[Opening SOURCE MATERIAL section]

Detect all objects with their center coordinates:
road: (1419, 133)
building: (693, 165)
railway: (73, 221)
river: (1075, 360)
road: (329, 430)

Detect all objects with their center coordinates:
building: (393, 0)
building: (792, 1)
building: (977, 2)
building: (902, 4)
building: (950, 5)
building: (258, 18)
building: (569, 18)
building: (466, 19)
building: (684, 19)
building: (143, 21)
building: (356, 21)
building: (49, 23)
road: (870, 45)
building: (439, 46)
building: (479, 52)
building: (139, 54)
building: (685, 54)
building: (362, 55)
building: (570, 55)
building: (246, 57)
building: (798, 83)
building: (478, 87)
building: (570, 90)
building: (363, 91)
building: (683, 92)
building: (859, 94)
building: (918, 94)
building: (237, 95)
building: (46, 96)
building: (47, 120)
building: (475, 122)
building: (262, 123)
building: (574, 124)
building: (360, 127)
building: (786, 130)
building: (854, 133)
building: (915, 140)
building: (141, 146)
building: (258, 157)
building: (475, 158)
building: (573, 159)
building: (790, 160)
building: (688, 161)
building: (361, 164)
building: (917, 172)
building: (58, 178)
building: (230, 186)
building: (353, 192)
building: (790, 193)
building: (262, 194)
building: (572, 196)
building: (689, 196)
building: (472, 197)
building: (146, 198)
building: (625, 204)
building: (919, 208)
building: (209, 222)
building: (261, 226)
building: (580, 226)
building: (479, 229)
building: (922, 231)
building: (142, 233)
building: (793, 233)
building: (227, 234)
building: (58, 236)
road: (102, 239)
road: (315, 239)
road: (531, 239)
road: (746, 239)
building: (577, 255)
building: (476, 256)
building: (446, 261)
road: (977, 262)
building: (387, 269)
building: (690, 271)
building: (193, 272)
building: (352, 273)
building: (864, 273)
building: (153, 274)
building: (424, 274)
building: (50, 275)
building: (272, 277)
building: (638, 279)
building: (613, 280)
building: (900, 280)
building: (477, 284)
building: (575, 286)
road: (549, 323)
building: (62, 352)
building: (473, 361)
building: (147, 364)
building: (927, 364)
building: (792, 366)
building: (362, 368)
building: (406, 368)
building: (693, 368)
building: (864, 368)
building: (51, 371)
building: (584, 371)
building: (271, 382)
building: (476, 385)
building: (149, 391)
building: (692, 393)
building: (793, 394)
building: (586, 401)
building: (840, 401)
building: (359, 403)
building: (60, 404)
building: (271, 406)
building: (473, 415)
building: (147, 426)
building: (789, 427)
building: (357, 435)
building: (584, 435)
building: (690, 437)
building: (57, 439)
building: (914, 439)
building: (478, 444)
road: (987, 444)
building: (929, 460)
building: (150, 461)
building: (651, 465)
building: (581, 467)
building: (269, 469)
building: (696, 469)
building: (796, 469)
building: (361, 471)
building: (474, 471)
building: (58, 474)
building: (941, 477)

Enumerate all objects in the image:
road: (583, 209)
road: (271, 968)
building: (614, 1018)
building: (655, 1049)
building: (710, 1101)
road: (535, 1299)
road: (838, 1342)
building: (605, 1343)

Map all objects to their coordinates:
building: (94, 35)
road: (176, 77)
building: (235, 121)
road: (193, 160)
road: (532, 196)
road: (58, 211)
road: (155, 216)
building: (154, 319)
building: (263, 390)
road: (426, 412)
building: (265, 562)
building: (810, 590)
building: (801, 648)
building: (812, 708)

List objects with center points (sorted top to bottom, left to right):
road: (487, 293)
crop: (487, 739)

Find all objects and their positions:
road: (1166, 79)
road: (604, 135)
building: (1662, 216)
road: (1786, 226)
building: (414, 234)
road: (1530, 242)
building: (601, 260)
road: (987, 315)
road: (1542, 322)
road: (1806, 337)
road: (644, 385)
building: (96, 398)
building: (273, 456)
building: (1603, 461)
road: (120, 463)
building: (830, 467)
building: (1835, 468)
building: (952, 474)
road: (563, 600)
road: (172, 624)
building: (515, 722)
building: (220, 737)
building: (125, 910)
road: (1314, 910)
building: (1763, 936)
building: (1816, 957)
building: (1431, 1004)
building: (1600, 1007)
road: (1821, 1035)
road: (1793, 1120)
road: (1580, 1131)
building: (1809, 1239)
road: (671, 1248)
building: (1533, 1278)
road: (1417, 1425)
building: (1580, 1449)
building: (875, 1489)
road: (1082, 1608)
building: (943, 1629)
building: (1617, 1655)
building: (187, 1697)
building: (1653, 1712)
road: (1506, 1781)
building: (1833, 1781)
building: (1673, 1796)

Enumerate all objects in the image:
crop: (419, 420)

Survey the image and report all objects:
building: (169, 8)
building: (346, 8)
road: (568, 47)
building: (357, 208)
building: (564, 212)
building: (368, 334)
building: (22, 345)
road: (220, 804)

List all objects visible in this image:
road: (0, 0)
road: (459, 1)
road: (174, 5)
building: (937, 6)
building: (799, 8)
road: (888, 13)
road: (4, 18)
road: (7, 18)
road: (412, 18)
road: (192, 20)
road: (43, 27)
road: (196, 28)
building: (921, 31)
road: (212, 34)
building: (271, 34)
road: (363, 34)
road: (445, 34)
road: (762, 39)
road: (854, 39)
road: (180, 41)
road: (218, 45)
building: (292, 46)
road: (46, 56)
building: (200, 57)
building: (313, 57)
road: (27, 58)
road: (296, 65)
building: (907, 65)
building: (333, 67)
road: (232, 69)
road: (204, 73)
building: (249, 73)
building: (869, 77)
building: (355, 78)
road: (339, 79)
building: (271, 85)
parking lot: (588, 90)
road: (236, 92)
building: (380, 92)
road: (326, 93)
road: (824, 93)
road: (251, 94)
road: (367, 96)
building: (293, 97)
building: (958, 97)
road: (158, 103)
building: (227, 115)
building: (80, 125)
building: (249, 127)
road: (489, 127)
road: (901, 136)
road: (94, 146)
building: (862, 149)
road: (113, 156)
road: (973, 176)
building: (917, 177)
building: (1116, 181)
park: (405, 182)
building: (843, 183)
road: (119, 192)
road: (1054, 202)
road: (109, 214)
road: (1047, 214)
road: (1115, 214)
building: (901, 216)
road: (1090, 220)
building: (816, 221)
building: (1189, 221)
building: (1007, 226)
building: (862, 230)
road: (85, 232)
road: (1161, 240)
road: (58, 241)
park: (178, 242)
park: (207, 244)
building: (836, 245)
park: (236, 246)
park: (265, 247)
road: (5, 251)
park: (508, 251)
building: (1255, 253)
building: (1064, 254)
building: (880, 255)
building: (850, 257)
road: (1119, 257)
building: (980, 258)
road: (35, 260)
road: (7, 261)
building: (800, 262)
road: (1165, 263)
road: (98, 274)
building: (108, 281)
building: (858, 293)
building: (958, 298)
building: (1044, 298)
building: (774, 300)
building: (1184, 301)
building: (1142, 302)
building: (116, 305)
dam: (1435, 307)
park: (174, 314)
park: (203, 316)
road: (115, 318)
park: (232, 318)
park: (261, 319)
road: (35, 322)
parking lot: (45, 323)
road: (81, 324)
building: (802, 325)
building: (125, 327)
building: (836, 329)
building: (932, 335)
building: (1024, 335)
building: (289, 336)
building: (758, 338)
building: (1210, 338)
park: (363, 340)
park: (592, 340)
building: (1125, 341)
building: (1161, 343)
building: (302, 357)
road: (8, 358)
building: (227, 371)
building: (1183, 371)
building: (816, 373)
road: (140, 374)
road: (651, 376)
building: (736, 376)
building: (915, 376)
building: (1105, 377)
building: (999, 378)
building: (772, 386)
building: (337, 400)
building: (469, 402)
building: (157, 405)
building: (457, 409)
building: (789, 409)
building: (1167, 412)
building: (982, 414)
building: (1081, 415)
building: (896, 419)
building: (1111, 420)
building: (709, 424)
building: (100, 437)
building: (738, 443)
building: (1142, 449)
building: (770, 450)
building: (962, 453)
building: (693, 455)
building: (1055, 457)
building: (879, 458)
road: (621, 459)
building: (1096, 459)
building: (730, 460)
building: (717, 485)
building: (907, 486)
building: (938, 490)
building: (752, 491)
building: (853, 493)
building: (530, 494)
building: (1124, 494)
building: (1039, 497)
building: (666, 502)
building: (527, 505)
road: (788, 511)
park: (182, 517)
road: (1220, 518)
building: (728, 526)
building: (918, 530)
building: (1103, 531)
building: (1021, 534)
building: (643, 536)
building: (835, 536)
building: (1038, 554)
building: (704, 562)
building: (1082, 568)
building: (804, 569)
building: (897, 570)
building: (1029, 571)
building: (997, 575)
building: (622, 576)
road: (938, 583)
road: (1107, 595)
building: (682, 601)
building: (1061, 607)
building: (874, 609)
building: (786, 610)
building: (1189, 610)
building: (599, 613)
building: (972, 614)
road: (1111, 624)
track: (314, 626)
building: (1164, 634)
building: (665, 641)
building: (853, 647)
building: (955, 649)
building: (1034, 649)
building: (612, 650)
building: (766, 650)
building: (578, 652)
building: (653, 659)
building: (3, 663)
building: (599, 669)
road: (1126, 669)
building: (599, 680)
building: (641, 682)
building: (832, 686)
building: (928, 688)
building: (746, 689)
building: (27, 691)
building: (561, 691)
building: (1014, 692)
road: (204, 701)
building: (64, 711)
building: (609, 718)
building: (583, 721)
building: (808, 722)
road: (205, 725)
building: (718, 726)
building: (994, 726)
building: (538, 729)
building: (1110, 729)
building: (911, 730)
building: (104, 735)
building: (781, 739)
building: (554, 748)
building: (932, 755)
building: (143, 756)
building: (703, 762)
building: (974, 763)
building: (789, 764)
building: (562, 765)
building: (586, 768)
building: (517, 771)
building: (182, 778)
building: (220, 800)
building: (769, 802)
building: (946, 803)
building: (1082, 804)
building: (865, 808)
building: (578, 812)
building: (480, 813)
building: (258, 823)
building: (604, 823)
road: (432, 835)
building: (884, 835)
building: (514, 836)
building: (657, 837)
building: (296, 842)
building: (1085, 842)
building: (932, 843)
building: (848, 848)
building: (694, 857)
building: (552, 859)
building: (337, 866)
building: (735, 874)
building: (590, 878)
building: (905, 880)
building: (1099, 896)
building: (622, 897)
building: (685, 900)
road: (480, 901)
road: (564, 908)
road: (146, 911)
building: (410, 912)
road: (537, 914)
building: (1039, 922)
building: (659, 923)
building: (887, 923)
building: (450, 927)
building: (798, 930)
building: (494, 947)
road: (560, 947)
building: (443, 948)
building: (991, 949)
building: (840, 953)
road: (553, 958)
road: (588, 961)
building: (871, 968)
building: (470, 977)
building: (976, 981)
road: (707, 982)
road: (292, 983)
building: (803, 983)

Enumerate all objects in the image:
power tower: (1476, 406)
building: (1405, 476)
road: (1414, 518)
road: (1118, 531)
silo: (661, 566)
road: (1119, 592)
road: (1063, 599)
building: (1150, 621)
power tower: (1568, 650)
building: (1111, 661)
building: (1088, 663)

[Closing SOURCE MATERIAL section]

**TASK PROMPT:**
Across the listing above, report every line where "parking" occurs.

**OUTPUT OF THE TASK:**
parking lot: (588, 90)
parking lot: (45, 323)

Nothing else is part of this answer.